(Data Opens)
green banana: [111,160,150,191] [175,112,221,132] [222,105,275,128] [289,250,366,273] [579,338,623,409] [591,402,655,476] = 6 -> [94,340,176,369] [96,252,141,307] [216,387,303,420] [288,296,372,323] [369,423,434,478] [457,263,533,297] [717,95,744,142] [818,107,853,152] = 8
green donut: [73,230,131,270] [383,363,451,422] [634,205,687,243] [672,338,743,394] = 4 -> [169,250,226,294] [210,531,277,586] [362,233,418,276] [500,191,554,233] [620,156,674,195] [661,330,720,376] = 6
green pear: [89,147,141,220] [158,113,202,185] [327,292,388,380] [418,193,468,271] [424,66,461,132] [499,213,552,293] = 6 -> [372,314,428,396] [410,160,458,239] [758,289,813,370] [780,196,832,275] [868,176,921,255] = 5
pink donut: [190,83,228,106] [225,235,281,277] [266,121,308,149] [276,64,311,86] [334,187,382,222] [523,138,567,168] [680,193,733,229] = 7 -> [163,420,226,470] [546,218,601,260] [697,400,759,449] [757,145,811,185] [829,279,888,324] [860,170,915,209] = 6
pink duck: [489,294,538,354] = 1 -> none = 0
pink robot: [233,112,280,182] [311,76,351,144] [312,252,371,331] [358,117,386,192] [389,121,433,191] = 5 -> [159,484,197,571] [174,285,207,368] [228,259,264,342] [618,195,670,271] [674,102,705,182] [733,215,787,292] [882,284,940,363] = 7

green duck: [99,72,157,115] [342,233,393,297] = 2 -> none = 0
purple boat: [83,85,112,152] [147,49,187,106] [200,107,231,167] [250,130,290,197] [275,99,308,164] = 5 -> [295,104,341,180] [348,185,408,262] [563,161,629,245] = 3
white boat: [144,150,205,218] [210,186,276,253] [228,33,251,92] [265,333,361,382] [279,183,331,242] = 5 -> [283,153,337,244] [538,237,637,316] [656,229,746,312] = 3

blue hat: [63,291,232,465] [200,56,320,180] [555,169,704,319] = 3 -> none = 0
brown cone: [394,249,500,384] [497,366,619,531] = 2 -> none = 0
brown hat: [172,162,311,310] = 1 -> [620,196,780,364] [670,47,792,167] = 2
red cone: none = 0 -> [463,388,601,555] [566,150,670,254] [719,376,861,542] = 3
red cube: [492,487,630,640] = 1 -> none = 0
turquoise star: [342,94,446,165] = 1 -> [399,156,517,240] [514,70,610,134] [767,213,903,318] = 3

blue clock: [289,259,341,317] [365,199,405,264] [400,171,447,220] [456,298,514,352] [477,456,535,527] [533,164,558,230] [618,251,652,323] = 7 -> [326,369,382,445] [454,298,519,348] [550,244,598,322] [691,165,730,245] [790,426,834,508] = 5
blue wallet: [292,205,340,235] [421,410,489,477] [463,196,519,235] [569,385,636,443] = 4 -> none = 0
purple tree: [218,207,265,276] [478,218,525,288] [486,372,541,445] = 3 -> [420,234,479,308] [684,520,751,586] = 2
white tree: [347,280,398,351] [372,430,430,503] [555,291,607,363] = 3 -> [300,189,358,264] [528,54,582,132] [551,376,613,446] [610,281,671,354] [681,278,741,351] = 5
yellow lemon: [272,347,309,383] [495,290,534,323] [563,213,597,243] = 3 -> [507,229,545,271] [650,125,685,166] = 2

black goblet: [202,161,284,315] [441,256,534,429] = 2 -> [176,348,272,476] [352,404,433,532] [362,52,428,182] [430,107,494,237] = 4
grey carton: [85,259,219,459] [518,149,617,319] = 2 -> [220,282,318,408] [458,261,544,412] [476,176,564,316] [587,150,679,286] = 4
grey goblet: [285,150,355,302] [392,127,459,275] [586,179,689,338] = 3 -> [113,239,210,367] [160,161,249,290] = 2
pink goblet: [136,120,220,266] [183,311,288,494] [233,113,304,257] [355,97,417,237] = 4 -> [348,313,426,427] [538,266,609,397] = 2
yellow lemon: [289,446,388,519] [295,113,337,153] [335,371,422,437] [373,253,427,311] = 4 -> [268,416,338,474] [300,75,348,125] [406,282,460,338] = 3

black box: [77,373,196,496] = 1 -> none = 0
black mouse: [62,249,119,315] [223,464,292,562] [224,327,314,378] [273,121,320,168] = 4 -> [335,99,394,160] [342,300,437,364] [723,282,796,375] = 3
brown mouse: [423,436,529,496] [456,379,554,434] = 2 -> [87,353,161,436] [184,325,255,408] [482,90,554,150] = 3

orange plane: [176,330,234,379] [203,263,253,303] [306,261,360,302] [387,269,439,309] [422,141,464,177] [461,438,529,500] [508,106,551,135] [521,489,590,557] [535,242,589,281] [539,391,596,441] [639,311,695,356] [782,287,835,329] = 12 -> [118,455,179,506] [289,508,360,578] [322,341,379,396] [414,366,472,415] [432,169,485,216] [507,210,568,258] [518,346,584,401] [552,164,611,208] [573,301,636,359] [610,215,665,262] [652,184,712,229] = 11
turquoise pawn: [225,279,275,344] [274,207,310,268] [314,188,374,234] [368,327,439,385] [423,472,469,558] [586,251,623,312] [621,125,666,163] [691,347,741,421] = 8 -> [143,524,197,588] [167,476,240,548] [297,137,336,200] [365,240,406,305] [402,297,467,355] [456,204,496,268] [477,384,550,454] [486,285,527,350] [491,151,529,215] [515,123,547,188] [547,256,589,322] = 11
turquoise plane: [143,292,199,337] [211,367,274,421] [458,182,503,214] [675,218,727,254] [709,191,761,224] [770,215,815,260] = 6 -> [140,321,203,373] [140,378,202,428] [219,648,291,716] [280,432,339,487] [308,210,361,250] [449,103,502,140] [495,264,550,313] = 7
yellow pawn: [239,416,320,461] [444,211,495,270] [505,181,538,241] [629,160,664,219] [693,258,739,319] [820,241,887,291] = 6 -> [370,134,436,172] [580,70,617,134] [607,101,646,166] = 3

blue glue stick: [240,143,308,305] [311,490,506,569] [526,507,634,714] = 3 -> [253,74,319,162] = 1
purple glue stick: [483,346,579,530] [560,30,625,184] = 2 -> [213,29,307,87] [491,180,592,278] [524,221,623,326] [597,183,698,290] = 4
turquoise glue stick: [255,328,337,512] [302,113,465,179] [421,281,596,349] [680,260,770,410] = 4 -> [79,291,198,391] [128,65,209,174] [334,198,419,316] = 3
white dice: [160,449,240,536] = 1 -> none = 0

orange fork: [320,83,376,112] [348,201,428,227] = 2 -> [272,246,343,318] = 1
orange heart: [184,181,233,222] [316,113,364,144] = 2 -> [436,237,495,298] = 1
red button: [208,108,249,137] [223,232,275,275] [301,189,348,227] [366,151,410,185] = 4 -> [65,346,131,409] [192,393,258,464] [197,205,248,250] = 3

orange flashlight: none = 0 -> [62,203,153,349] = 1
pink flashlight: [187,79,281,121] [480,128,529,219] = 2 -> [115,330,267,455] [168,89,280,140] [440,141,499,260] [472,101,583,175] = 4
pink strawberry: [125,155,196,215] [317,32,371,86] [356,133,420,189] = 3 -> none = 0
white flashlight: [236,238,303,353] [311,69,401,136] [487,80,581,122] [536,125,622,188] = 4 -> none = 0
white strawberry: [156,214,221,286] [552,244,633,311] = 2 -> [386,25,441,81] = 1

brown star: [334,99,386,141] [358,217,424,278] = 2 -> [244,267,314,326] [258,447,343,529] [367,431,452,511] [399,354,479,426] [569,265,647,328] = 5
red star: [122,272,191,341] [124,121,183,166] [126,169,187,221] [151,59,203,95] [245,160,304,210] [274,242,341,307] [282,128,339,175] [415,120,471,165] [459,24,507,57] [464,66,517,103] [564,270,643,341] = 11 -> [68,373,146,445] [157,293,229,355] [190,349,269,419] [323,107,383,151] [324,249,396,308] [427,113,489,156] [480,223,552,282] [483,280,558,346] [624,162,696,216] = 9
(Data Closes)
* How to complete this task *
Of the entries listed above, reproduce only the lines starting at the line containing "yellow pawn: [239,416,320,461]" and ending at the line containing "orange flashlight: none". Include both, exactly as they stand.

* Result *
yellow pawn: [239,416,320,461] [444,211,495,270] [505,181,538,241] [629,160,664,219] [693,258,739,319] [820,241,887,291] = 6 -> [370,134,436,172] [580,70,617,134] [607,101,646,166] = 3

blue glue stick: [240,143,308,305] [311,490,506,569] [526,507,634,714] = 3 -> [253,74,319,162] = 1
purple glue stick: [483,346,579,530] [560,30,625,184] = 2 -> [213,29,307,87] [491,180,592,278] [524,221,623,326] [597,183,698,290] = 4
turquoise glue stick: [255,328,337,512] [302,113,465,179] [421,281,596,349] [680,260,770,410] = 4 -> [79,291,198,391] [128,65,209,174] [334,198,419,316] = 3
white dice: [160,449,240,536] = 1 -> none = 0

orange fork: [320,83,376,112] [348,201,428,227] = 2 -> [272,246,343,318] = 1
orange heart: [184,181,233,222] [316,113,364,144] = 2 -> [436,237,495,298] = 1
red button: [208,108,249,137] [223,232,275,275] [301,189,348,227] [366,151,410,185] = 4 -> [65,346,131,409] [192,393,258,464] [197,205,248,250] = 3

orange flashlight: none = 0 -> [62,203,153,349] = 1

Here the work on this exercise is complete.